**Source data:**

-------------------------

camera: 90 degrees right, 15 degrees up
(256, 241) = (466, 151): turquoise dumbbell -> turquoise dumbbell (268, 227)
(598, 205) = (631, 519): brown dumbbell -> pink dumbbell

-------------------------

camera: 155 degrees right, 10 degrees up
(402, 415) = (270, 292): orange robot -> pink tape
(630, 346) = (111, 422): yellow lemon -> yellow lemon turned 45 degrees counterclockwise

-------------------------

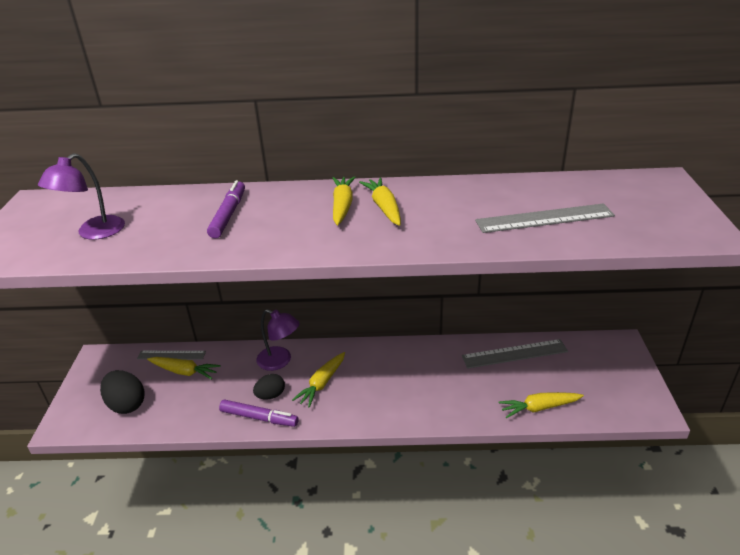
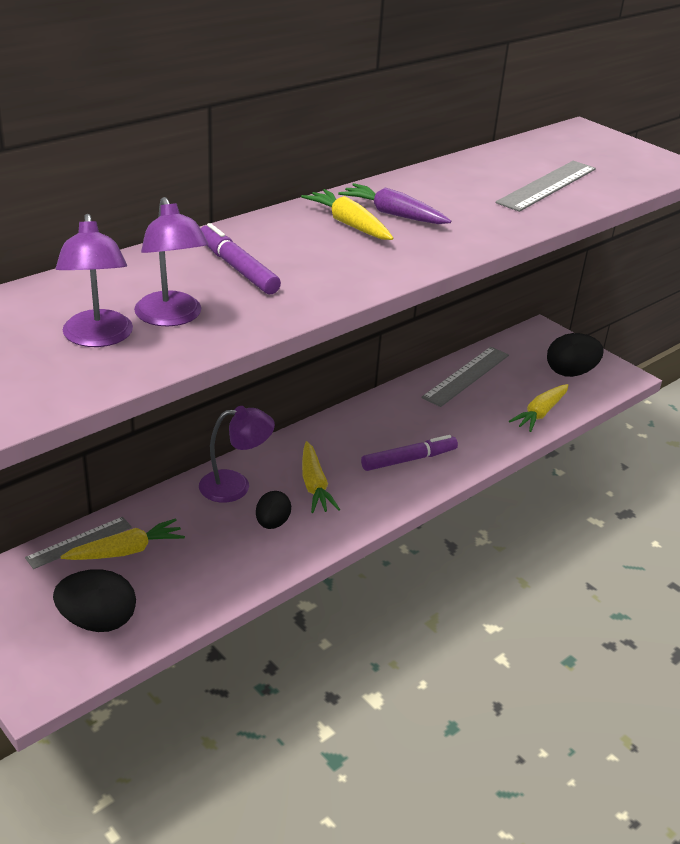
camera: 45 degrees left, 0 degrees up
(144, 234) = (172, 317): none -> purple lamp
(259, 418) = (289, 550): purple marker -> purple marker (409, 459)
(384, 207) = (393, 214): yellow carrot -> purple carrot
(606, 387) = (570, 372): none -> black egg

-------------------------

**Required work:**
Identify the lines of the data that contain the word "purple". Copy each of them.

**Response to this task:**
(144, 234) = (172, 317): none -> purple lamp
(259, 418) = (289, 550): purple marker -> purple marker (409, 459)
(384, 207) = (393, 214): yellow carrot -> purple carrot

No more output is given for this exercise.